**Exercise prompt**:
Scan the entries for lines with the word "brown", then copy those lines.

-------- Given information

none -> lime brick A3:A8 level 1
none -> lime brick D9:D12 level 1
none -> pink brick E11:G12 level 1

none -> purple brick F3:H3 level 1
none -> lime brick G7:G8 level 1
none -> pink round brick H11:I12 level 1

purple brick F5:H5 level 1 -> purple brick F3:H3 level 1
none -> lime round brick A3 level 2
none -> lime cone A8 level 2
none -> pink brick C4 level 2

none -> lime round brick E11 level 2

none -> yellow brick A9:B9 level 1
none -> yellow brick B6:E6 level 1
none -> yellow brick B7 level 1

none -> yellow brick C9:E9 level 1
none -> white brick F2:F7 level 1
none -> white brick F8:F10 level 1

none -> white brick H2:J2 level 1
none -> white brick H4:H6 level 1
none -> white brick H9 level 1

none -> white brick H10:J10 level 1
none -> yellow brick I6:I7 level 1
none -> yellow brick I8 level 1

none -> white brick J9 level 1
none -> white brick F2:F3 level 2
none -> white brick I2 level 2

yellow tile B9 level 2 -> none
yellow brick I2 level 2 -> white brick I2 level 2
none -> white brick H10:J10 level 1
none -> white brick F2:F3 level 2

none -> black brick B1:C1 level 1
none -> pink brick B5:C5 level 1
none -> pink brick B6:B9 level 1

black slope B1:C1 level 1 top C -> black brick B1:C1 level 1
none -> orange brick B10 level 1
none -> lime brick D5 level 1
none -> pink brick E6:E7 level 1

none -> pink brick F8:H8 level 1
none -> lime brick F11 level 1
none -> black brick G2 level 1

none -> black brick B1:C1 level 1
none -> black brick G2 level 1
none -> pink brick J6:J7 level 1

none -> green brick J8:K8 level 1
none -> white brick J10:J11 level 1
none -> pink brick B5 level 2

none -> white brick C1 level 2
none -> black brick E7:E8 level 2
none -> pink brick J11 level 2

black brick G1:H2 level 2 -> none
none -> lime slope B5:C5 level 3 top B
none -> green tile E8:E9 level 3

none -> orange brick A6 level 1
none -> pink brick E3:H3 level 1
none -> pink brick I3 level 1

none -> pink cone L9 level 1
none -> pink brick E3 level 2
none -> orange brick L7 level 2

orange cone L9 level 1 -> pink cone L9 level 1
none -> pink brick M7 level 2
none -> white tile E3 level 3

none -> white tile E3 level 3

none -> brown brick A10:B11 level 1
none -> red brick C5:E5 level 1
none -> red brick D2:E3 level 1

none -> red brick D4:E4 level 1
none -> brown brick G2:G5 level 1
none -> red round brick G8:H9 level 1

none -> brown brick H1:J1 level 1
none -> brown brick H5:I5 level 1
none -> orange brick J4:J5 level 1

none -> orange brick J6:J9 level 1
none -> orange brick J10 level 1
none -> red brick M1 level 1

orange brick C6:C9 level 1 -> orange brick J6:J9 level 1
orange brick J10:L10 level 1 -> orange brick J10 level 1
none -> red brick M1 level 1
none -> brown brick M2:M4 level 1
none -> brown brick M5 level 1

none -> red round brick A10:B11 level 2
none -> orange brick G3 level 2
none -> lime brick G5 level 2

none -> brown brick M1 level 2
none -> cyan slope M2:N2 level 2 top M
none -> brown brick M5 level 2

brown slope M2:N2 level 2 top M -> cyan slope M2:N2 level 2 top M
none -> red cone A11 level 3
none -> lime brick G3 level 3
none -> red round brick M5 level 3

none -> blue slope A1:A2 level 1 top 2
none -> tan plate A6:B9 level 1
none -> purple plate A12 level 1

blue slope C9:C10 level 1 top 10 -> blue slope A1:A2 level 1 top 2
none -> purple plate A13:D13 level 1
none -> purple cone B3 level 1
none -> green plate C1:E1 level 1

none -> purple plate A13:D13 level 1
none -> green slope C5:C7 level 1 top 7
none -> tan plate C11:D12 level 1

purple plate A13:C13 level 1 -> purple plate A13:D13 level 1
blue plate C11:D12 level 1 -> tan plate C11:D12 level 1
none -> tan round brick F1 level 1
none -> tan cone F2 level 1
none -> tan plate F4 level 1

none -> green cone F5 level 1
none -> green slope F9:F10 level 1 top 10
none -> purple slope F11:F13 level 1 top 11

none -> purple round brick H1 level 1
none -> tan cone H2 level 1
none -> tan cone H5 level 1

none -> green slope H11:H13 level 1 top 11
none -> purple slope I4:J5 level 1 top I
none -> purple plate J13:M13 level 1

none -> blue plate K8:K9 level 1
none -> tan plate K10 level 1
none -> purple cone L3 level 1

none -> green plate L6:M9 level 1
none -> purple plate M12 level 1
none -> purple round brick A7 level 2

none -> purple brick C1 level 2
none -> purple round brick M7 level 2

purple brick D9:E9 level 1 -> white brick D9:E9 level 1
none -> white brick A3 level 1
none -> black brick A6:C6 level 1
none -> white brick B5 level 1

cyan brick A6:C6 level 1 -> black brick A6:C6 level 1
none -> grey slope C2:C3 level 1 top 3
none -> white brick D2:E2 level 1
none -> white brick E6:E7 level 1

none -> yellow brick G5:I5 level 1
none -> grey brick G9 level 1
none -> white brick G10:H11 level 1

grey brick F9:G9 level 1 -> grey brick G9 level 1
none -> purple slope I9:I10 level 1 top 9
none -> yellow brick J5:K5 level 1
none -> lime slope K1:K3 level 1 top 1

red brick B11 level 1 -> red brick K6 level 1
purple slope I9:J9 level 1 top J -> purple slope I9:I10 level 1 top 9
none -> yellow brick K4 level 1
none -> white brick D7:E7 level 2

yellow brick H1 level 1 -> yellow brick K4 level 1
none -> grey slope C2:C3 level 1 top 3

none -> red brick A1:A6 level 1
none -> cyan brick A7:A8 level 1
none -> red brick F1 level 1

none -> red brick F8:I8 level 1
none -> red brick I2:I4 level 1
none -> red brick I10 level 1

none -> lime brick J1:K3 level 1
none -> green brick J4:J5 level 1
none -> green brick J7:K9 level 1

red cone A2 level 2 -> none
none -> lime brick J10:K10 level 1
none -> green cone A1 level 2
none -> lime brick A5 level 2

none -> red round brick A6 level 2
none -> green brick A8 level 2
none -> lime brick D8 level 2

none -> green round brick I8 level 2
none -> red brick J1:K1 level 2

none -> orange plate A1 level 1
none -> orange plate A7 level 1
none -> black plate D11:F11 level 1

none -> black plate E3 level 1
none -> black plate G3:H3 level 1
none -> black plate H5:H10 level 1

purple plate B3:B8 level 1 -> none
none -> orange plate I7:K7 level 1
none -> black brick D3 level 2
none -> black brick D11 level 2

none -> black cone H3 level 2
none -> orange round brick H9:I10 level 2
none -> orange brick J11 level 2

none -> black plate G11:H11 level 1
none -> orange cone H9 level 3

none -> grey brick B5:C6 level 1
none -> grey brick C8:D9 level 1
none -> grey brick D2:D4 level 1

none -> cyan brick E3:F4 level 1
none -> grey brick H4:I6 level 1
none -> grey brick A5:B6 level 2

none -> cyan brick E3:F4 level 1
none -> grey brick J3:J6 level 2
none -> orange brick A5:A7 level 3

----------------

**Written answer**:
none -> brown brick A10:B11 level 1
none -> brown brick G2:G5 level 1
none -> brown brick H1:J1 level 1
none -> brown brick H5:I5 level 1
none -> brown brick M2:M4 level 1
none -> brown brick M5 level 1
none -> brown brick M1 level 2
none -> brown brick M5 level 2
brown slope M2:N2 level 2 top M -> cyan slope M2:N2 level 2 top M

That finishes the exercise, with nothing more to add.